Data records
BEGIN

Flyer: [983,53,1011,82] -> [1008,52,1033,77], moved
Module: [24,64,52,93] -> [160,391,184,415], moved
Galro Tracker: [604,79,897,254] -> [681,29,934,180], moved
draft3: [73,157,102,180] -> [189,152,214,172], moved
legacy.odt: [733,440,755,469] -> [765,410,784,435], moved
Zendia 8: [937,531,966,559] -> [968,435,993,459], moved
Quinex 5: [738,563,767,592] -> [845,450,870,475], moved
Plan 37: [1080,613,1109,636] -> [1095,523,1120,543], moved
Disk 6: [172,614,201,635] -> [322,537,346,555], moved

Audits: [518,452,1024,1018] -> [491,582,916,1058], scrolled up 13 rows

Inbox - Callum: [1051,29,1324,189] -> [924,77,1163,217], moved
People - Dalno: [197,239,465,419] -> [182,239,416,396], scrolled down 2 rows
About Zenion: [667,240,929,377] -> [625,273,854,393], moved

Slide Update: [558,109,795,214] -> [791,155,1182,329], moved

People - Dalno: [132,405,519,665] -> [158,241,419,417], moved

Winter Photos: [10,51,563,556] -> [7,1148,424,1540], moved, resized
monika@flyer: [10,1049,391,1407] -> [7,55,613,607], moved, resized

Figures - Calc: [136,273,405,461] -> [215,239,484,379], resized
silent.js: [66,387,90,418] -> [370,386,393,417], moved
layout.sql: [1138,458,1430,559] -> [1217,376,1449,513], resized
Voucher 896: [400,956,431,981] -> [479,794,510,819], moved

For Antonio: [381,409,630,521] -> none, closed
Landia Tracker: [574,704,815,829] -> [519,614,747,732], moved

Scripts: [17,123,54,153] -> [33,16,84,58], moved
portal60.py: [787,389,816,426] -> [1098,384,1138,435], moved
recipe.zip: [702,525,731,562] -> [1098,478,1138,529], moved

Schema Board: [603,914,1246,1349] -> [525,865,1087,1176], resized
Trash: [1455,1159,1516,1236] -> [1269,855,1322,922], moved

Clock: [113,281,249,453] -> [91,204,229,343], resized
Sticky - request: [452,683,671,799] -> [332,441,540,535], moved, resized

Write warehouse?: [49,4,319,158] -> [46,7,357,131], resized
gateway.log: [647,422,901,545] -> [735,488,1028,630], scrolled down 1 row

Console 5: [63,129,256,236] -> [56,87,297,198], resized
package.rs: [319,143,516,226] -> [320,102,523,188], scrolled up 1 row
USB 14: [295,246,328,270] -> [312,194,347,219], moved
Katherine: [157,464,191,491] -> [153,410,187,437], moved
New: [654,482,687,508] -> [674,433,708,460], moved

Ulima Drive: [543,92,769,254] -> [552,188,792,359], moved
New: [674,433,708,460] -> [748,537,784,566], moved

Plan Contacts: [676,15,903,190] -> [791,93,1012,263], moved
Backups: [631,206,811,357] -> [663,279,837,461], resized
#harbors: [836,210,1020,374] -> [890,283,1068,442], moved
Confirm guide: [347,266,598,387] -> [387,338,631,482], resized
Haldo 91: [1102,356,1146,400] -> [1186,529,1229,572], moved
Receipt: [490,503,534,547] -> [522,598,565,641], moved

END

# EXERCISE INSTRUCTIONS:
Return every entry verbatim.

# ANSWER TO THE PROBLEM:
Flyer: [983,53,1011,82] -> [1008,52,1033,77], moved
Module: [24,64,52,93] -> [160,391,184,415], moved
Galro Tracker: [604,79,897,254] -> [681,29,934,180], moved
draft3: [73,157,102,180] -> [189,152,214,172], moved
legacy.odt: [733,440,755,469] -> [765,410,784,435], moved
Zendia 8: [937,531,966,559] -> [968,435,993,459], moved
Quinex 5: [738,563,767,592] -> [845,450,870,475], moved
Plan 37: [1080,613,1109,636] -> [1095,523,1120,543], moved
Disk 6: [172,614,201,635] -> [322,537,346,555], moved

Audits: [518,452,1024,1018] -> [491,582,916,1058], scrolled up 13 rows

Inbox - Callum: [1051,29,1324,189] -> [924,77,1163,217], moved
People - Dalno: [197,239,465,419] -> [182,239,416,396], scrolled down 2 rows
About Zenion: [667,240,929,377] -> [625,273,854,393], moved

Slide Update: [558,109,795,214] -> [791,155,1182,329], moved

People - Dalno: [132,405,519,665] -> [158,241,419,417], moved

Winter Photos: [10,51,563,556] -> [7,1148,424,1540], moved, resized
monika@flyer: [10,1049,391,1407] -> [7,55,613,607], moved, resized

Figures - Calc: [136,273,405,461] -> [215,239,484,379], resized
silent.js: [66,387,90,418] -> [370,386,393,417], moved
layout.sql: [1138,458,1430,559] -> [1217,376,1449,513], resized
Voucher 896: [400,956,431,981] -> [479,794,510,819], moved

For Antonio: [381,409,630,521] -> none, closed
Landia Tracker: [574,704,815,829] -> [519,614,747,732], moved

Scripts: [17,123,54,153] -> [33,16,84,58], moved
portal60.py: [787,389,816,426] -> [1098,384,1138,435], moved
recipe.zip: [702,525,731,562] -> [1098,478,1138,529], moved

Schema Board: [603,914,1246,1349] -> [525,865,1087,1176], resized
Trash: [1455,1159,1516,1236] -> [1269,855,1322,922], moved

Clock: [113,281,249,453] -> [91,204,229,343], resized
Sticky - request: [452,683,671,799] -> [332,441,540,535], moved, resized

Write warehouse?: [49,4,319,158] -> [46,7,357,131], resized
gateway.log: [647,422,901,545] -> [735,488,1028,630], scrolled down 1 row

Console 5: [63,129,256,236] -> [56,87,297,198], resized
package.rs: [319,143,516,226] -> [320,102,523,188], scrolled up 1 row
USB 14: [295,246,328,270] -> [312,194,347,219], moved
Katherine: [157,464,191,491] -> [153,410,187,437], moved
New: [654,482,687,508] -> [674,433,708,460], moved

Ulima Drive: [543,92,769,254] -> [552,188,792,359], moved
New: [674,433,708,460] -> [748,537,784,566], moved

Plan Contacts: [676,15,903,190] -> [791,93,1012,263], moved
Backups: [631,206,811,357] -> [663,279,837,461], resized
#harbors: [836,210,1020,374] -> [890,283,1068,442], moved
Confirm guide: [347,266,598,387] -> [387,338,631,482], resized
Haldo 91: [1102,356,1146,400] -> [1186,529,1229,572], moved
Receipt: [490,503,534,547] -> [522,598,565,641], moved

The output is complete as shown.